WORK REQUIRED:
No pictures go in the copy. Restate, word for word, each line from the one containing "[grün] (no. 1" through the last line below.

RECORDS PROVIDED Block Start

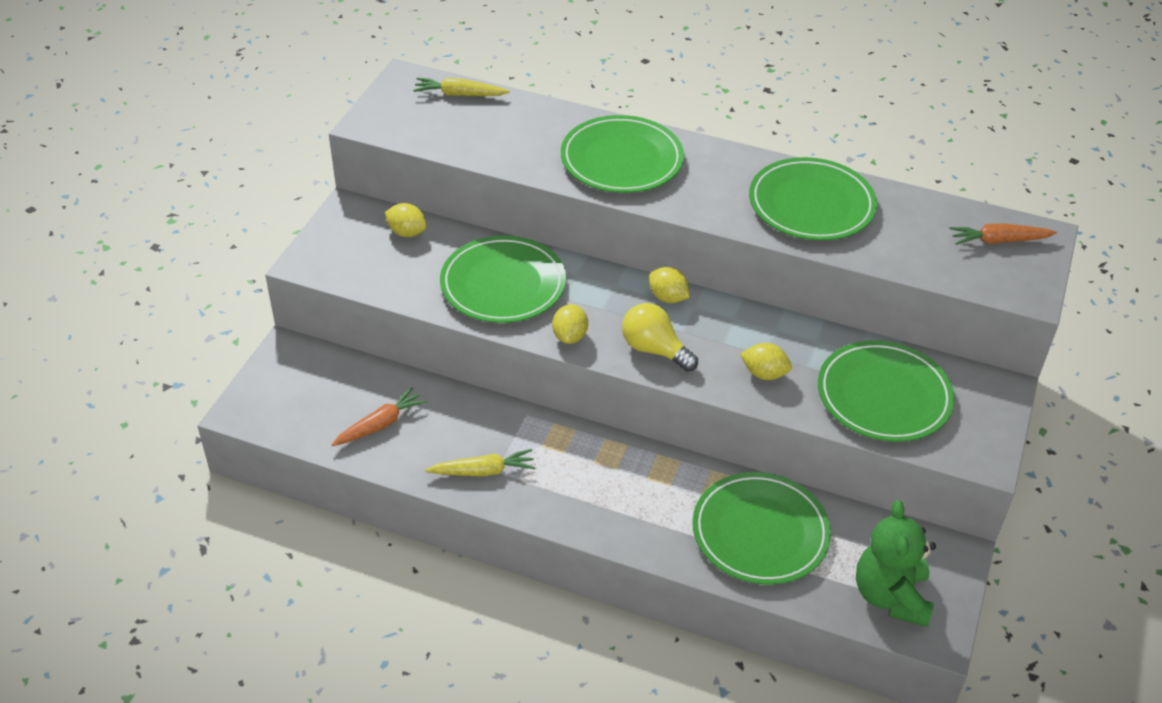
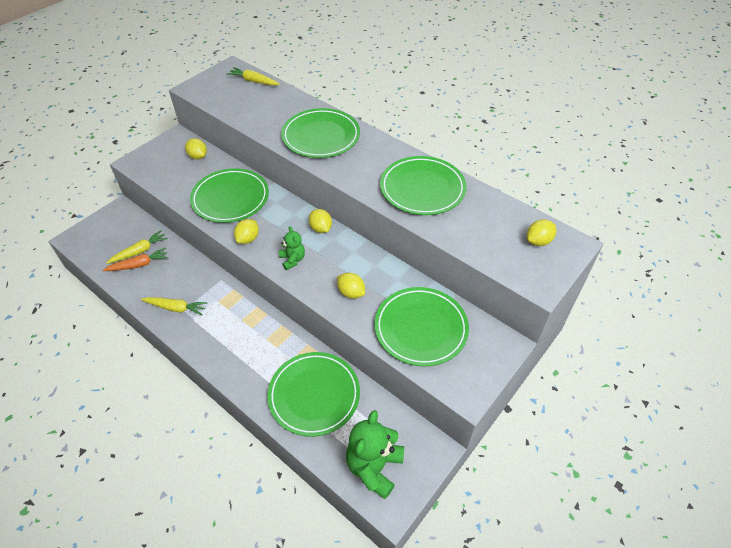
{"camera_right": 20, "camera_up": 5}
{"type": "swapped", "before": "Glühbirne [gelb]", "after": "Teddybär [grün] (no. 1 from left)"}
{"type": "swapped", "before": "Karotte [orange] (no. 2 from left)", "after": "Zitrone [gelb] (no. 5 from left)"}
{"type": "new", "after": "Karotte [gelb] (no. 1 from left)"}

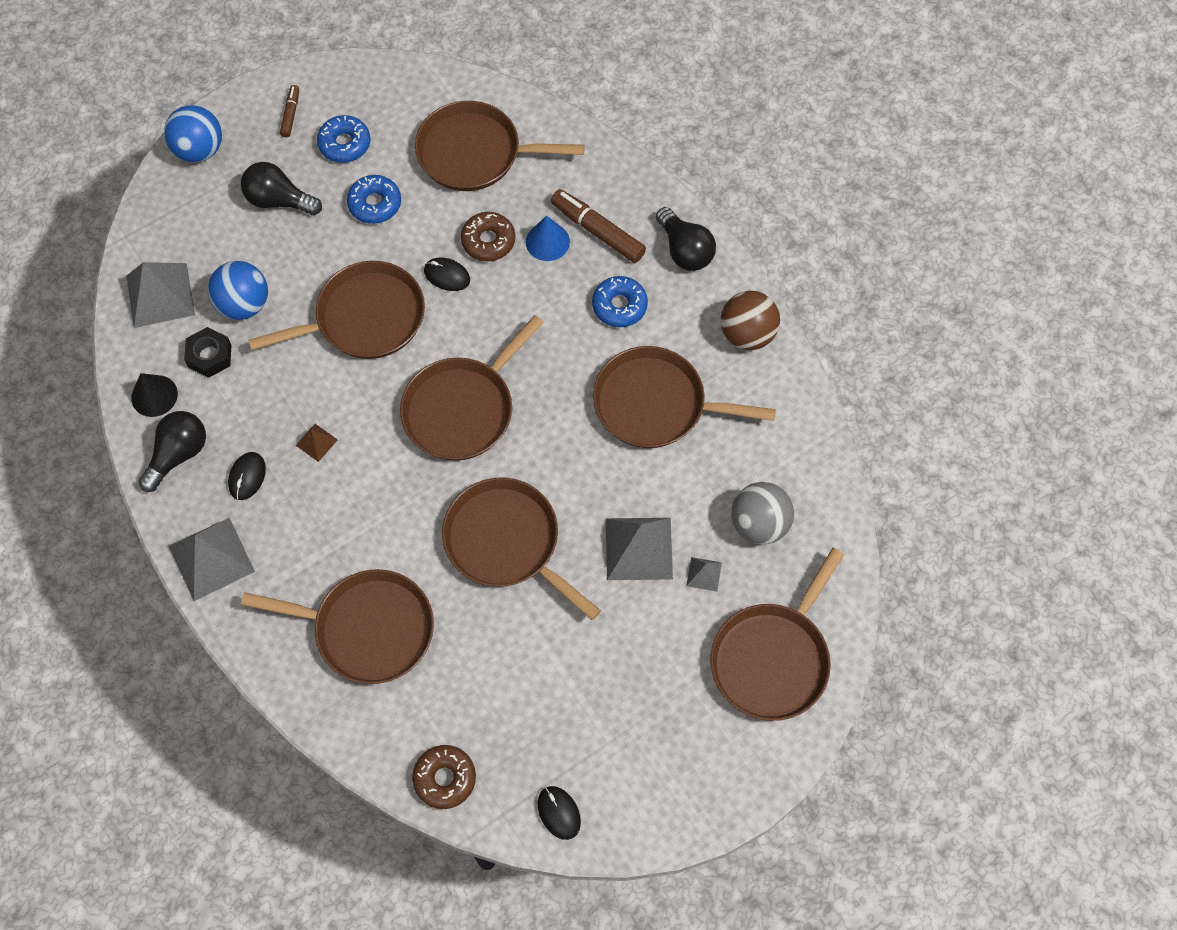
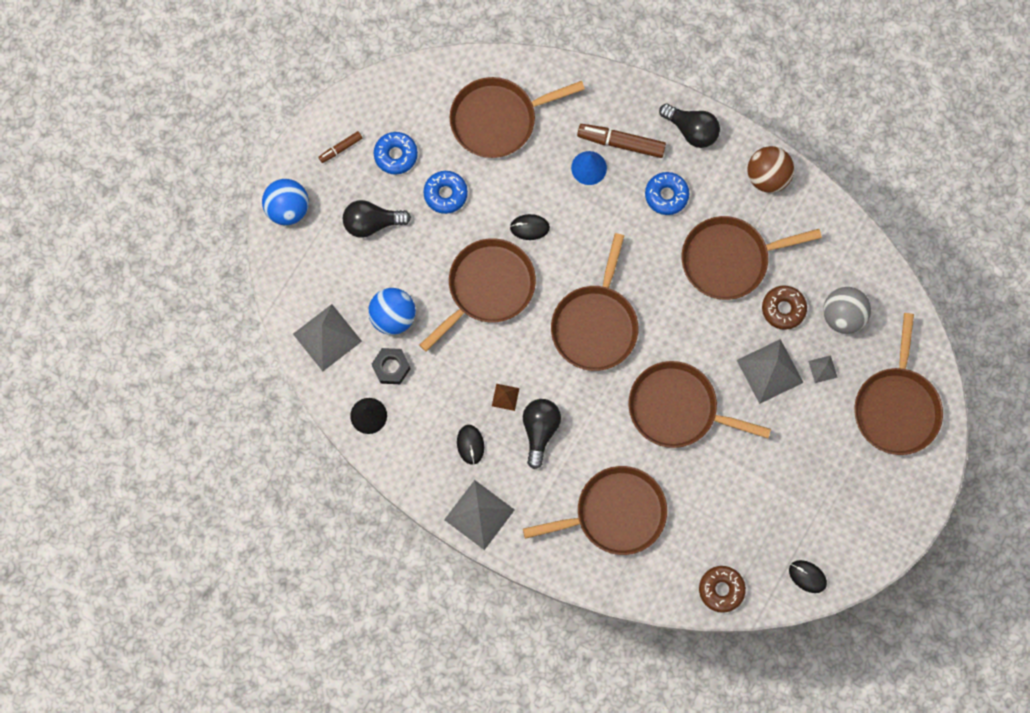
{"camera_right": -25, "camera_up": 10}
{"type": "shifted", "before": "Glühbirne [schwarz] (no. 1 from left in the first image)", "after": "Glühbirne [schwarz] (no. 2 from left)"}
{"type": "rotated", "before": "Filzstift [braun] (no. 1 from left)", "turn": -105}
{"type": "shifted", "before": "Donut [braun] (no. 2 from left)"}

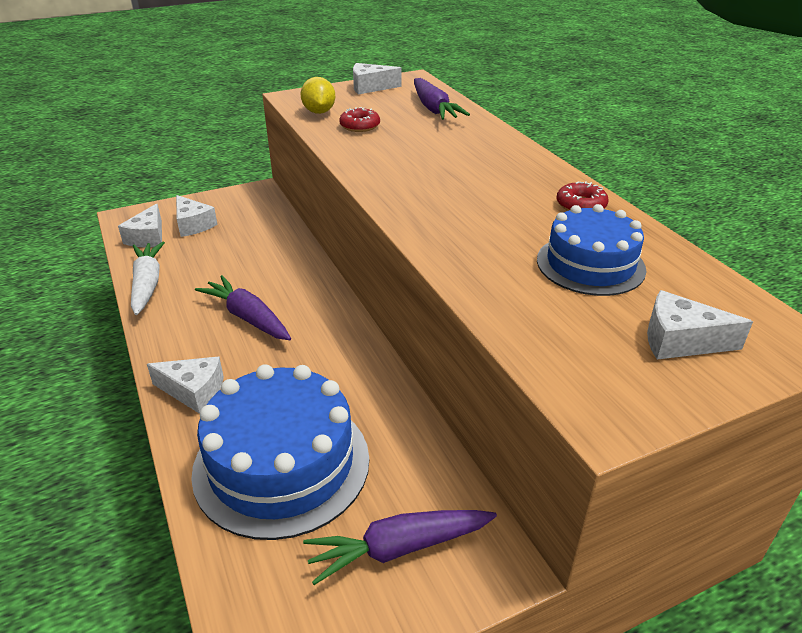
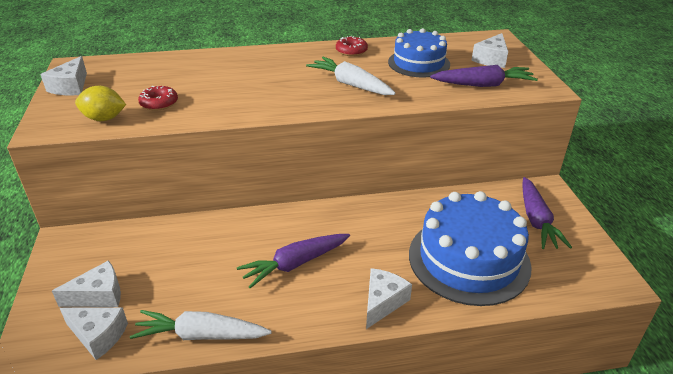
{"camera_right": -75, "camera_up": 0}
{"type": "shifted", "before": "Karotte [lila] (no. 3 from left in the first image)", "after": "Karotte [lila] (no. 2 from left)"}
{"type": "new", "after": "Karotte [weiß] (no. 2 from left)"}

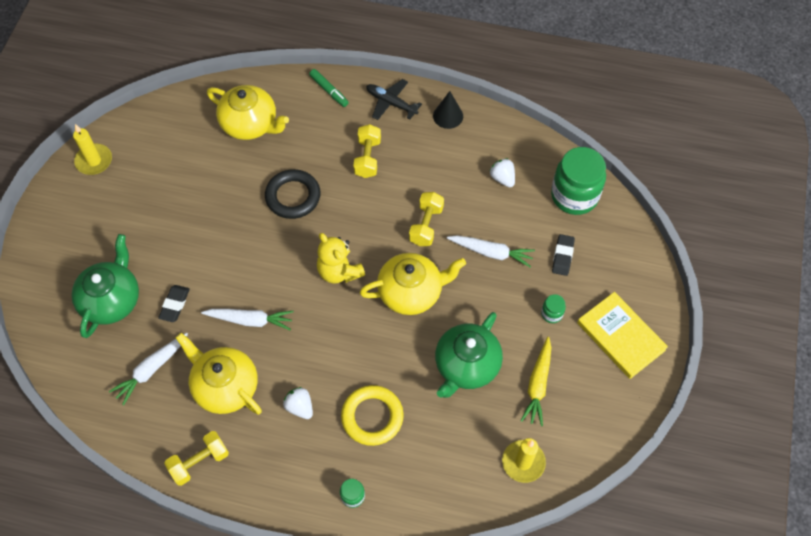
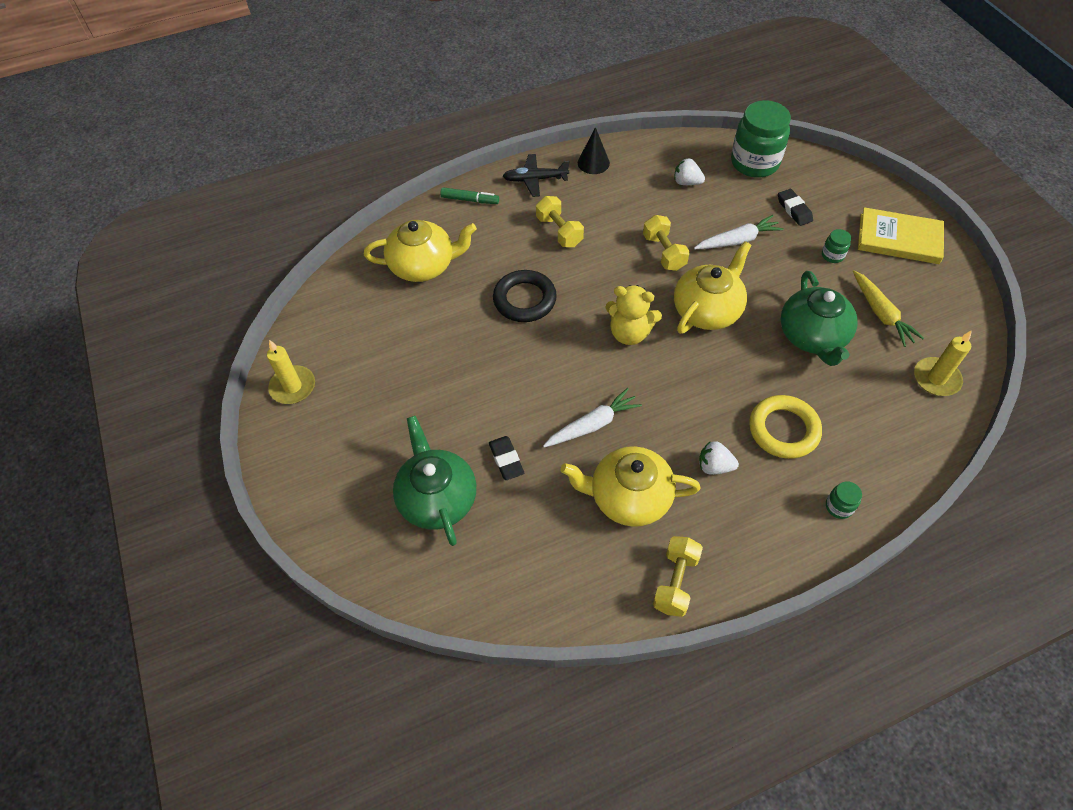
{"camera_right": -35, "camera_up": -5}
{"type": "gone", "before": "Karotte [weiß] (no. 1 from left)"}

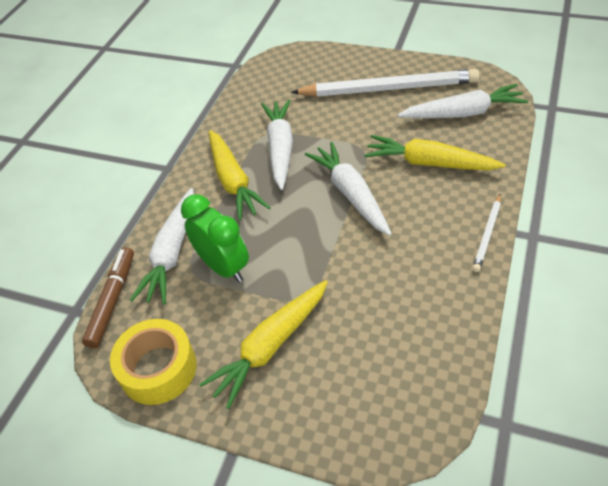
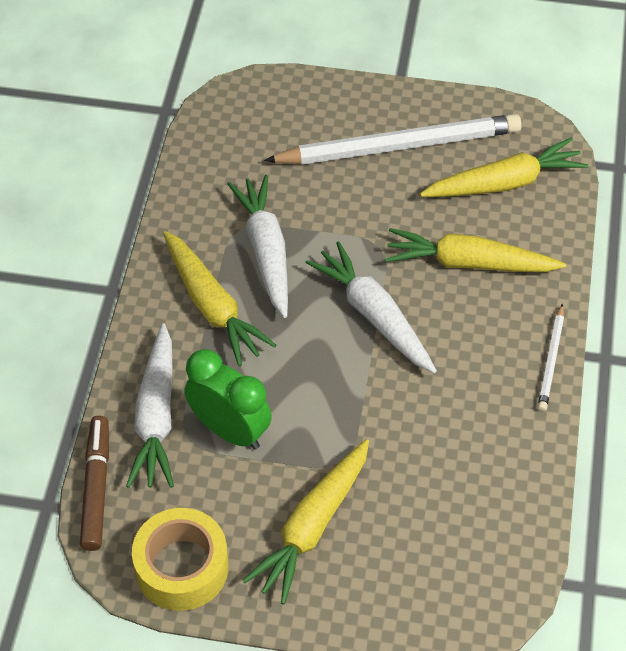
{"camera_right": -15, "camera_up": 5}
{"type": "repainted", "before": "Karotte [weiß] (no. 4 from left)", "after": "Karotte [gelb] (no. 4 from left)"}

RECORDS PROVIDED Block End

FINAL ANSWER:
{"type": "swapped", "before": "Glühbirne [gelb]", "after": "Teddybär [grün] (no. 1 from left)"}
{"type": "swapped", "before": "Karotte [orange] (no. 2 from left)", "after": "Zitrone [gelb] (no. 5 from left)"}
{"type": "new", "after": "Karotte [gelb] (no. 1 from left)"}

{"camera_right": -25, "camera_up": 10}
{"type": "shifted", "before": "Glühbirne [schwarz] (no. 1 from left in the first image)", "after": "Glühbirne [schwarz] (no. 2 from left)"}
{"type": "rotated", "before": "Filzstift [braun] (no. 1 from left)", "turn": -105}
{"type": "shifted", "before": "Donut [braun] (no. 2 from left)"}

{"camera_right": -75, "camera_up": 0}
{"type": "shifted", "before": "Karotte [lila] (no. 3 from left in the first image)", "after": "Karotte [lila] (no. 2 from left)"}
{"type": "new", "after": "Karotte [weiß] (no. 2 from left)"}

{"camera_right": -35, "camera_up": -5}
{"type": "gone", "before": "Karotte [weiß] (no. 1 from left)"}

{"camera_right": -15, "camera_up": 5}
{"type": "repainted", "before": "Karotte [weiß] (no. 4 from left)", "after": "Karotte [gelb] (no. 4 from left)"}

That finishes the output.